◆ Activity
Exclude the pictures, then copy all remaining records exactly.

---- Records to use

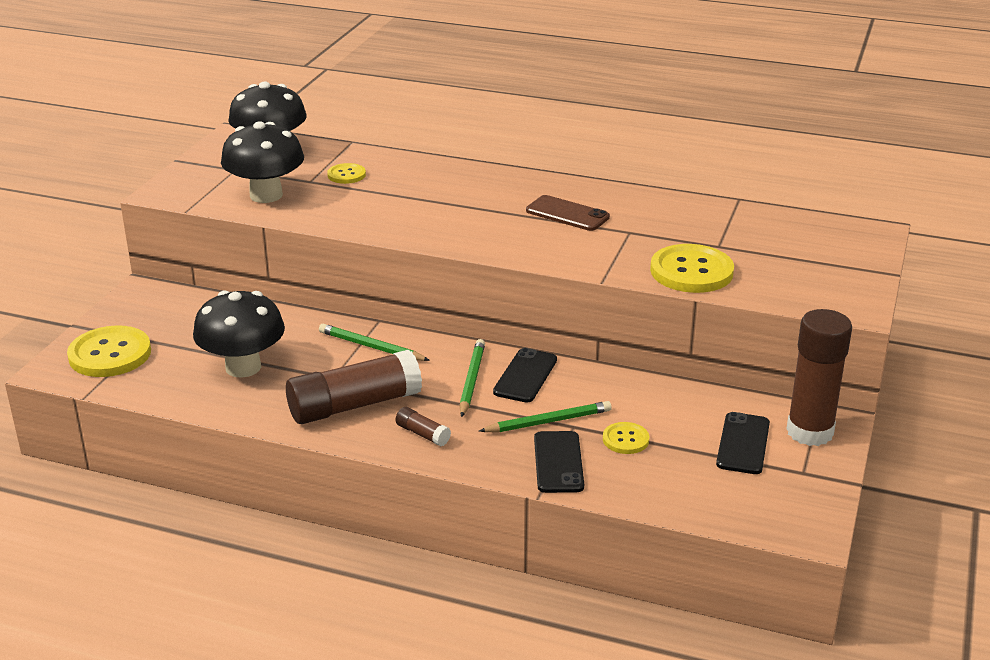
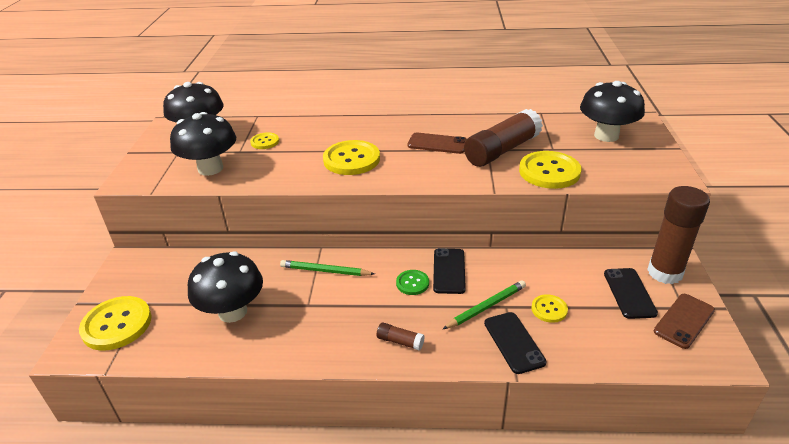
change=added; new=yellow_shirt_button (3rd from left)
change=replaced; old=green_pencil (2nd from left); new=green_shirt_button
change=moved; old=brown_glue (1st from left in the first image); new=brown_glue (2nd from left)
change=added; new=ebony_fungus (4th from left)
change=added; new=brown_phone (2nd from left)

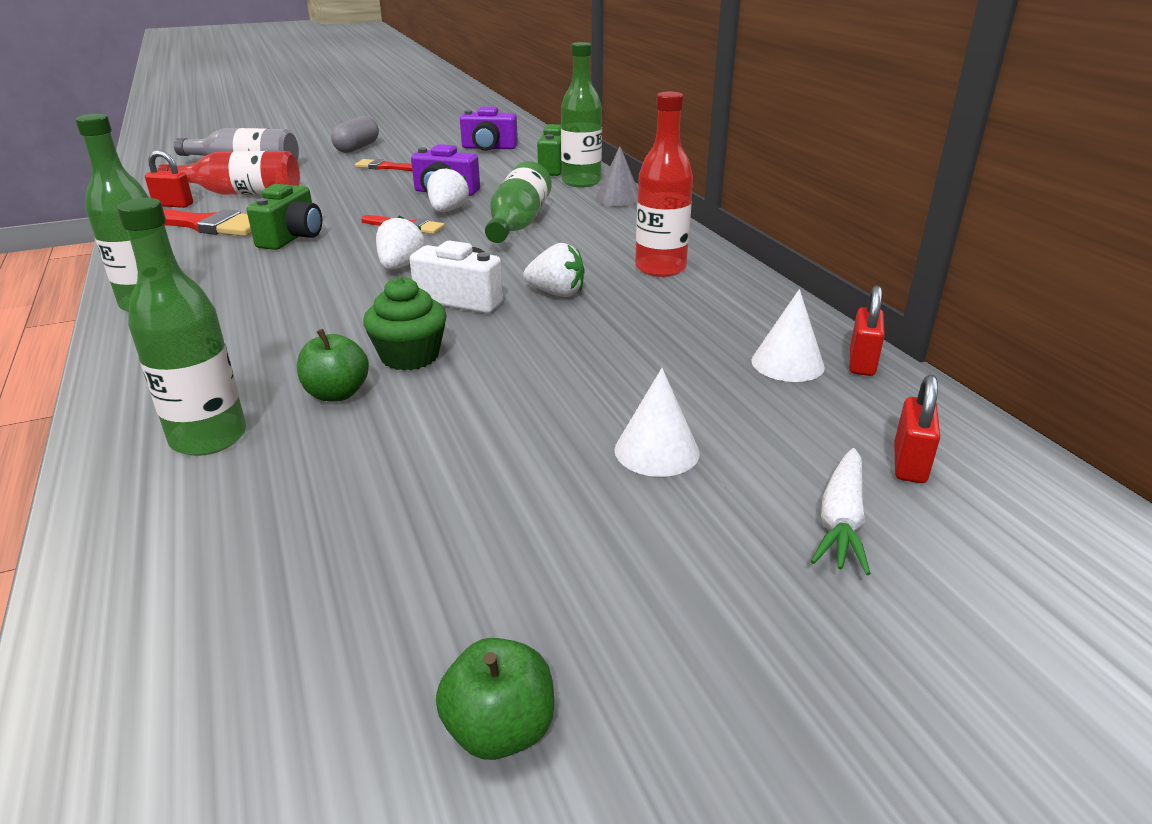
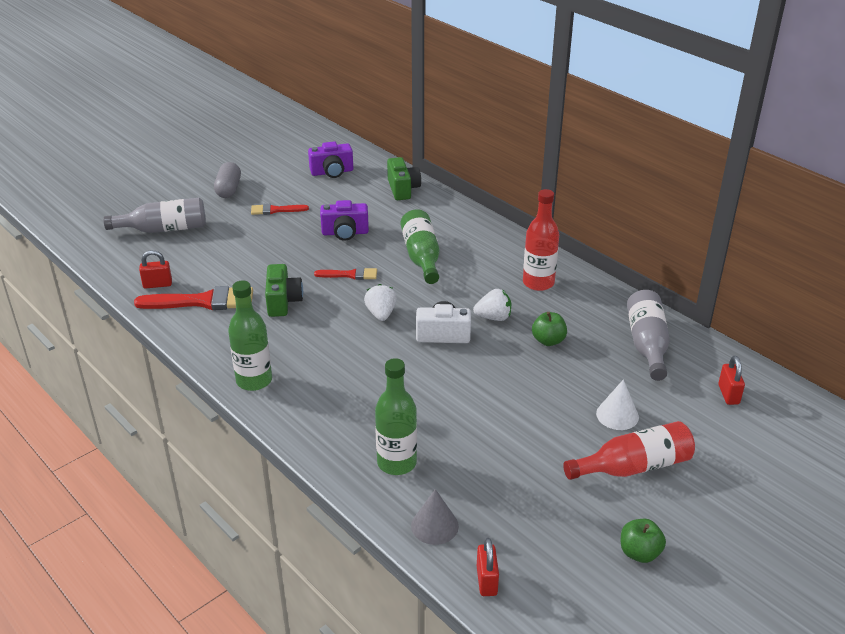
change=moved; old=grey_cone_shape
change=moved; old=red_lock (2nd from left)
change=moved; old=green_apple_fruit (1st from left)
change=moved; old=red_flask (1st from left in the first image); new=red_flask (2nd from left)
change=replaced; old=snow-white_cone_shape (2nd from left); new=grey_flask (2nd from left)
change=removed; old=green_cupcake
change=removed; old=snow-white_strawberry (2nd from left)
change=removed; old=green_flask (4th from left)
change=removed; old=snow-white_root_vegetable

--------

◆ Result of this exercise
change=added; new=yellow_shirt_button (3rd from left)
change=replaced; old=green_pencil (2nd from left); new=green_shirt_button
change=moved; old=brown_glue (1st from left in the first image); new=brown_glue (2nd from left)
change=added; new=ebony_fungus (4th from left)
change=added; new=brown_phone (2nd from left)

change=moved; old=grey_cone_shape
change=moved; old=red_lock (2nd from left)
change=moved; old=green_apple_fruit (1st from left)
change=moved; old=red_flask (1st from left in the first image); new=red_flask (2nd from left)
change=replaced; old=snow-white_cone_shape (2nd from left); new=grey_flask (2nd from left)
change=removed; old=green_cupcake
change=removed; old=snow-white_strawberry (2nd from left)
change=removed; old=green_flask (4th from left)
change=removed; old=snow-white_root_vegetable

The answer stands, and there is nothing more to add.